### Data shown ###

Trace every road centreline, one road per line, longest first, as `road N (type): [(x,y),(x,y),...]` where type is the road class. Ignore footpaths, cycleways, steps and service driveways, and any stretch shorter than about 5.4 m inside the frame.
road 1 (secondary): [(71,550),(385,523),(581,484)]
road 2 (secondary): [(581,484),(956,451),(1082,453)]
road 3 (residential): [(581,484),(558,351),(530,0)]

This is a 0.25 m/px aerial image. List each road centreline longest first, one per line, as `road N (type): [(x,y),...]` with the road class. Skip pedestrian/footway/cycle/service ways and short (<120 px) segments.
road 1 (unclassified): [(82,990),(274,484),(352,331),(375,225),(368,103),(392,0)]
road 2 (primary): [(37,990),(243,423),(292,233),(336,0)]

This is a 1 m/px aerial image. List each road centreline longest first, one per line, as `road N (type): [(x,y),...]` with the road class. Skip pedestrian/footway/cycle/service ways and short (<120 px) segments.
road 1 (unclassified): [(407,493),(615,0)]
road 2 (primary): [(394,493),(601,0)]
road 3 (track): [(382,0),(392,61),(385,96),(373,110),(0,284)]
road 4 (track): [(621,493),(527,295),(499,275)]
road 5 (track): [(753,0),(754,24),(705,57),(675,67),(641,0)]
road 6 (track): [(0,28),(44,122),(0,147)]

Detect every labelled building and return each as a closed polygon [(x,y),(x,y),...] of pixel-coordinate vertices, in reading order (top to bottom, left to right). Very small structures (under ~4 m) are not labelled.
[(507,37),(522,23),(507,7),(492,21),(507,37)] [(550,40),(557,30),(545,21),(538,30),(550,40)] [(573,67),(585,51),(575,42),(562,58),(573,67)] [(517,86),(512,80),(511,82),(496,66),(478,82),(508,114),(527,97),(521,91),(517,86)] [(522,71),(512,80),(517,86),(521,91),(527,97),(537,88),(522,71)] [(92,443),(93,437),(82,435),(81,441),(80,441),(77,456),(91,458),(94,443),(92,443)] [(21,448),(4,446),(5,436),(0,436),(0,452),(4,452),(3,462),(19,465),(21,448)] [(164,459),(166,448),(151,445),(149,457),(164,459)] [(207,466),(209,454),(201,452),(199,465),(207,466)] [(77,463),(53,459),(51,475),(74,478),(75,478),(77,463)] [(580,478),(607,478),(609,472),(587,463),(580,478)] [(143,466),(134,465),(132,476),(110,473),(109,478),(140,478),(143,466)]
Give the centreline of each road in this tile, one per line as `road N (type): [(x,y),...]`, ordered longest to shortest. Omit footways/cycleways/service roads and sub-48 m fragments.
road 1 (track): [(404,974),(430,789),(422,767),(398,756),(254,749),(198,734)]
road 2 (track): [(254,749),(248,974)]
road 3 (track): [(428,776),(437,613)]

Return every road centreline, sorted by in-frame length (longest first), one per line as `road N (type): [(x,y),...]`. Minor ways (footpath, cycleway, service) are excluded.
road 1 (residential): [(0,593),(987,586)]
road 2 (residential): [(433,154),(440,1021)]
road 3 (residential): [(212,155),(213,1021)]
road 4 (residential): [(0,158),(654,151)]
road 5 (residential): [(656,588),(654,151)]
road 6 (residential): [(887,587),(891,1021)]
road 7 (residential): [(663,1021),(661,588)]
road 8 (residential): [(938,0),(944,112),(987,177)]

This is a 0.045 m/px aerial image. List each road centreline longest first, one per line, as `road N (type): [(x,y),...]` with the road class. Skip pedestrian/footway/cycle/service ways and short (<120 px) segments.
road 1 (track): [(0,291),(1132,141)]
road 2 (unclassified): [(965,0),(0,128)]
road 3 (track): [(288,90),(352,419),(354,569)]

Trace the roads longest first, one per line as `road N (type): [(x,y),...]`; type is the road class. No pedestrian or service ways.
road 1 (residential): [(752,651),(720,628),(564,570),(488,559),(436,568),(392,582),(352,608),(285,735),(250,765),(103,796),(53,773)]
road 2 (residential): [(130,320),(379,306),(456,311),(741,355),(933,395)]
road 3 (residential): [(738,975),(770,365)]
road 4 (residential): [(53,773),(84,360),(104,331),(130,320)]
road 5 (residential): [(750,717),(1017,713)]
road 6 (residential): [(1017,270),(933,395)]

###

All of the records above are to be copied exactly.

> **Exercise answer**
Trace every road centreline, one road per line, longest first, as `road N (type): [(x,y),(x,y),...]` where type is the road class. Ignore footpaths, cycleways, steps and service driveways, and any stretch shorter than about 5.4 m inside the frame.
road 1 (secondary): [(71,550),(385,523),(581,484)]
road 2 (secondary): [(581,484),(956,451),(1082,453)]
road 3 (residential): [(581,484),(558,351),(530,0)]

This is a 0.25 m/px aerial image. List each road centreline longest first, one per line, as `road N (type): [(x,y),...]` with the road class. Skip pedestrian/footway/cycle/service ways and short (<120 px) segments.
road 1 (unclassified): [(82,990),(274,484),(352,331),(375,225),(368,103),(392,0)]
road 2 (primary): [(37,990),(243,423),(292,233),(336,0)]

This is a 1 m/px aerial image. List each road centreline longest first, one per line, as `road N (type): [(x,y),...]` with the road class. Skip pedestrian/footway/cycle/service ways and short (<120 px) segments.
road 1 (unclassified): [(407,493),(615,0)]
road 2 (primary): [(394,493),(601,0)]
road 3 (track): [(382,0),(392,61),(385,96),(373,110),(0,284)]
road 4 (track): [(621,493),(527,295),(499,275)]
road 5 (track): [(753,0),(754,24),(705,57),(675,67),(641,0)]
road 6 (track): [(0,28),(44,122),(0,147)]

Detect every labelled building and return each as a closed polygon [(x,y),(x,y),...] of pixel-coordinate vertices, in reading order (top to bottom, left to right). Very small structures (under ~4 m) are not labelled.
[(507,37),(522,23),(507,7),(492,21),(507,37)] [(550,40),(557,30),(545,21),(538,30),(550,40)] [(573,67),(585,51),(575,42),(562,58),(573,67)] [(517,86),(512,80),(511,82),(496,66),(478,82),(508,114),(527,97),(521,91),(517,86)] [(522,71),(512,80),(517,86),(521,91),(527,97),(537,88),(522,71)] [(92,443),(93,437),(82,435),(81,441),(80,441),(77,456),(91,458),(94,443),(92,443)] [(21,448),(4,446),(5,436),(0,436),(0,452),(4,452),(3,462),(19,465),(21,448)] [(164,459),(166,448),(151,445),(149,457),(164,459)] [(207,466),(209,454),(201,452),(199,465),(207,466)] [(77,463),(53,459),(51,475),(74,478),(75,478),(77,463)] [(580,478),(607,478),(609,472),(587,463),(580,478)] [(143,466),(134,465),(132,476),(110,473),(109,478),(140,478),(143,466)]
Give the centreline of each road in this tile, one per line as `road N (type): [(x,y),...]`, ordered longest to shortest. Omit footways/cycleways/service roads and sub-48 m fragments.
road 1 (track): [(404,974),(430,789),(422,767),(398,756),(254,749),(198,734)]
road 2 (track): [(254,749),(248,974)]
road 3 (track): [(428,776),(437,613)]

Return every road centreline, sorted by in-frame length (longest first), one per line as `road N (type): [(x,y),...]`. Minor ways (footpath, cycleway, service) are excluded.
road 1 (residential): [(0,593),(987,586)]
road 2 (residential): [(433,154),(440,1021)]
road 3 (residential): [(212,155),(213,1021)]
road 4 (residential): [(0,158),(654,151)]
road 5 (residential): [(656,588),(654,151)]
road 6 (residential): [(887,587),(891,1021)]
road 7 (residential): [(663,1021),(661,588)]
road 8 (residential): [(938,0),(944,112),(987,177)]

This is a 0.045 m/px aerial image. List each road centreline longest first, one per line, as `road N (type): [(x,y),...]` with the road class. Skip pedestrian/footway/cycle/service ways and short (<120 px) segments.
road 1 (track): [(0,291),(1132,141)]
road 2 (unclassified): [(965,0),(0,128)]
road 3 (track): [(288,90),(352,419),(354,569)]

Trace the roads longest first, one per line as `road N (type): [(x,y),...]`; type is the road class. No pedestrian or service ways.
road 1 (residential): [(752,651),(720,628),(564,570),(488,559),(436,568),(392,582),(352,608),(285,735),(250,765),(103,796),(53,773)]
road 2 (residential): [(130,320),(379,306),(456,311),(741,355),(933,395)]
road 3 (residential): [(738,975),(770,365)]
road 4 (residential): [(53,773),(84,360),(104,331),(130,320)]
road 5 (residential): [(750,717),(1017,713)]
road 6 (residential): [(1017,270),(933,395)]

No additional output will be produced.